(Records from a data collection)

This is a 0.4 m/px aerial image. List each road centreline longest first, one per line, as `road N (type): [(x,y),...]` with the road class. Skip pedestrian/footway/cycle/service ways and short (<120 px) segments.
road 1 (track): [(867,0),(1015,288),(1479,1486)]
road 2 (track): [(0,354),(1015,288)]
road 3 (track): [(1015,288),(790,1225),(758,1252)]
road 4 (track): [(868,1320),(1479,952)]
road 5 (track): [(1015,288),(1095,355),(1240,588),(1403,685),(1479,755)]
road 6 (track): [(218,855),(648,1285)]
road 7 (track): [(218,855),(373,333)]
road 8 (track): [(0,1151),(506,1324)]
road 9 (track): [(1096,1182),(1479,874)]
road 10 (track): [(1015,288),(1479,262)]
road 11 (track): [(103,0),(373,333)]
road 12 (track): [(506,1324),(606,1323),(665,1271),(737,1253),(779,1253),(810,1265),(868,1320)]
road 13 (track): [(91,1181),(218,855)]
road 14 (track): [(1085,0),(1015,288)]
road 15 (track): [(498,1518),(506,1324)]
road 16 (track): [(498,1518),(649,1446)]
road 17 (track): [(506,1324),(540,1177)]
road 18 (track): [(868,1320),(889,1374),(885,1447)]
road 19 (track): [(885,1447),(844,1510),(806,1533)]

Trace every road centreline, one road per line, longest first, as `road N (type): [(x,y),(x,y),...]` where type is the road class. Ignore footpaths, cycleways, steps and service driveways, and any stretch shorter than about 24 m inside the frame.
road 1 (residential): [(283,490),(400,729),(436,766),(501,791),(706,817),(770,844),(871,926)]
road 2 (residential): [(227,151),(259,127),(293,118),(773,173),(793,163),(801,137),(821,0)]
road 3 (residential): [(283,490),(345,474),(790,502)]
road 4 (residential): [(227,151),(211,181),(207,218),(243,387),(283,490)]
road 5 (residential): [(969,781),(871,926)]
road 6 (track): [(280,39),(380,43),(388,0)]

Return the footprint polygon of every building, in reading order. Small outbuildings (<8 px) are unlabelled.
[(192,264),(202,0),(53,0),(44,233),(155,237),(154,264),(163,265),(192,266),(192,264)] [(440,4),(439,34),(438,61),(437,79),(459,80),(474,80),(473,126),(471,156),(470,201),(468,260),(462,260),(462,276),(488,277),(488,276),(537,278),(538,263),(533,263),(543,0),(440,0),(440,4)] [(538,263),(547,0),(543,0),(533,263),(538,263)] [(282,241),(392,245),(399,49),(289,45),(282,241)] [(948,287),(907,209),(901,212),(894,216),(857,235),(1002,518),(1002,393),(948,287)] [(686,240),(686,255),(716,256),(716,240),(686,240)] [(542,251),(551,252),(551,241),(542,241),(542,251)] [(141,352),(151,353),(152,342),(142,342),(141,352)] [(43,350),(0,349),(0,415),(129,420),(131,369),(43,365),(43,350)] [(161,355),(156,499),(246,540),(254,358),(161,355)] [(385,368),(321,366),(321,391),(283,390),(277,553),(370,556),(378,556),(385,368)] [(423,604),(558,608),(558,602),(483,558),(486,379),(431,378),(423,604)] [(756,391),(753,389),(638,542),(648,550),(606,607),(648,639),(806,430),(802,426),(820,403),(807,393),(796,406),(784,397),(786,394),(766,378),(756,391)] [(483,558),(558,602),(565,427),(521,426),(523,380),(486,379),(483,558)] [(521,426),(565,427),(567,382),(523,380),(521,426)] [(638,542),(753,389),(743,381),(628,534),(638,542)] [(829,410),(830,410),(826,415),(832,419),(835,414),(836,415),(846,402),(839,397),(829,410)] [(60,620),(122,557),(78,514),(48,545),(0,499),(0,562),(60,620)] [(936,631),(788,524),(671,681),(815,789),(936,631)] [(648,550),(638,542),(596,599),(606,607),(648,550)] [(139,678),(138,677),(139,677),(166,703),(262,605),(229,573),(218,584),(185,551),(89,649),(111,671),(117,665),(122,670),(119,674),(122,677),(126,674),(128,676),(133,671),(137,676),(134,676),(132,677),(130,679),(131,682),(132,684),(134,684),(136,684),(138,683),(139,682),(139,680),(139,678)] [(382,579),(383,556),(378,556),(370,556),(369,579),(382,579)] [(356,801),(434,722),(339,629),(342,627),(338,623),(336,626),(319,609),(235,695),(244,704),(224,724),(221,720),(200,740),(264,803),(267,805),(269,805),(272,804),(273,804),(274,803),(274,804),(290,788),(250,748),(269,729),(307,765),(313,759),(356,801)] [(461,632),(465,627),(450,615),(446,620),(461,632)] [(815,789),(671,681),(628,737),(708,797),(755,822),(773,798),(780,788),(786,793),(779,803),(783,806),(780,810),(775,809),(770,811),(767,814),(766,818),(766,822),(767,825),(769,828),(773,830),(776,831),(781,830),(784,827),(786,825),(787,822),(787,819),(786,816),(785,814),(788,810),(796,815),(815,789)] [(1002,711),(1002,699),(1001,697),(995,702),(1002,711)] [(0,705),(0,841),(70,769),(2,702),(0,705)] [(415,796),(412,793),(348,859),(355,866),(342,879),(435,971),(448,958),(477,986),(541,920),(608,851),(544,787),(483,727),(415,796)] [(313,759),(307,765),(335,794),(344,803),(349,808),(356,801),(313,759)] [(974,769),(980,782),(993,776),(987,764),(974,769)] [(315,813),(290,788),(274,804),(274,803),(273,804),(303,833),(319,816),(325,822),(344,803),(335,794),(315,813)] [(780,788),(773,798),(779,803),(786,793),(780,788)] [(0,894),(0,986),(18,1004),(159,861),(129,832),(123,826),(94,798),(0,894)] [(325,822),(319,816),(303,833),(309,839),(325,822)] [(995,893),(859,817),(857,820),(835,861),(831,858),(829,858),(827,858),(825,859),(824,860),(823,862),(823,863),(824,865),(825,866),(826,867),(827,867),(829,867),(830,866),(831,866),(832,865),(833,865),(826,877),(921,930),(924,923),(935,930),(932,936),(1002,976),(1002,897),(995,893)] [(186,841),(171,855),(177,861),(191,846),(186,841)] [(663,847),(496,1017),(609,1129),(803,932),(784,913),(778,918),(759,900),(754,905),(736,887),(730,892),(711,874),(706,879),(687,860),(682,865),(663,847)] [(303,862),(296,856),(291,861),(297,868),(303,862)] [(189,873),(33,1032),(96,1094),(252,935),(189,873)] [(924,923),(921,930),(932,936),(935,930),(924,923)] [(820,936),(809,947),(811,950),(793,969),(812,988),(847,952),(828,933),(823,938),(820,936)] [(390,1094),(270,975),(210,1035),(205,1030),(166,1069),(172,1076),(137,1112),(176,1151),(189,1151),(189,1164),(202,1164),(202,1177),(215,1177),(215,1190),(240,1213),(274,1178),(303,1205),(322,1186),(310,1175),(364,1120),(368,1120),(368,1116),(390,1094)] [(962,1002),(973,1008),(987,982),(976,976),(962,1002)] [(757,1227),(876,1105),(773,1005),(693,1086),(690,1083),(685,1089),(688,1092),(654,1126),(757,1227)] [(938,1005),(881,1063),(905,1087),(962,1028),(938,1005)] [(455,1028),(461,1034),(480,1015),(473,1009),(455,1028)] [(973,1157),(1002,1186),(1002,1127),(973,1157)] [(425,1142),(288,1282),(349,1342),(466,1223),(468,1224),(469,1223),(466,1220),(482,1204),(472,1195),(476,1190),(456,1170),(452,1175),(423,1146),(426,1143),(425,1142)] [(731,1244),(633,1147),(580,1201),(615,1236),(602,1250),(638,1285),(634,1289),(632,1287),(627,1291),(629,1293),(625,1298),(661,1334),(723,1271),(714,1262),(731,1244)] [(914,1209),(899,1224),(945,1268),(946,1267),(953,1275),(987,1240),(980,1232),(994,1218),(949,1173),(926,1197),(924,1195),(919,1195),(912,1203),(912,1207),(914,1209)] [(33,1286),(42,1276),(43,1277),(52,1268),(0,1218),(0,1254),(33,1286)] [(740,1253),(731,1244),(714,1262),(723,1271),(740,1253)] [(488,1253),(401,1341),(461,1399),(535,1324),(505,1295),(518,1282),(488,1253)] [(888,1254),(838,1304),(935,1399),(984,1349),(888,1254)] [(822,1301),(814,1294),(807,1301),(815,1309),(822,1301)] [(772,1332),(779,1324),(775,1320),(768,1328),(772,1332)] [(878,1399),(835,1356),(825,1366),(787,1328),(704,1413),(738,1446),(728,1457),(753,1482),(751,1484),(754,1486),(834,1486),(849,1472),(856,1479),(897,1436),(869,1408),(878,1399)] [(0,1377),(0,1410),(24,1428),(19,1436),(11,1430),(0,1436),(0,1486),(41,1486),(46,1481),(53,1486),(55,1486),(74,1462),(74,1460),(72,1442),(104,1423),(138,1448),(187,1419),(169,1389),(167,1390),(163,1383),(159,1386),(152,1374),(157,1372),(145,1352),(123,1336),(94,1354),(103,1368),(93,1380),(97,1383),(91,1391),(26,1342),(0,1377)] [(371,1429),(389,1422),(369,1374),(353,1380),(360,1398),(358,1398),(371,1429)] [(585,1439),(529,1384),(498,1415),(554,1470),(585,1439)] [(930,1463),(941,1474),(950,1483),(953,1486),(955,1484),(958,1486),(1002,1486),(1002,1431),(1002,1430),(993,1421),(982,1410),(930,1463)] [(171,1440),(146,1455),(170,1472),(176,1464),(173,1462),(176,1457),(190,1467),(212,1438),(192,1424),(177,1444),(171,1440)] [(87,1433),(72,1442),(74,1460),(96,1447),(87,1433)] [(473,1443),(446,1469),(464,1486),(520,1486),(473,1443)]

* Problem to work on *
Search the data for the word "service" and copy each line where it appears.

* Response to the exercise *
This is a 0.4 m/px aerial image. List each road centreline longest first, one per line, as `road N (type): [(x,y),...]` with the road class. Skip pedestrian/footway/cycle/service ways and short (<120 px) segments.
Trace every road centreline, one road per line, longest first, as `road N (type): [(x,y),(x,y),...]` where type is the road class. Ignore footpaths, cycleways, steps and service driveways, and any stretch shorter than about 24 m inside the frame.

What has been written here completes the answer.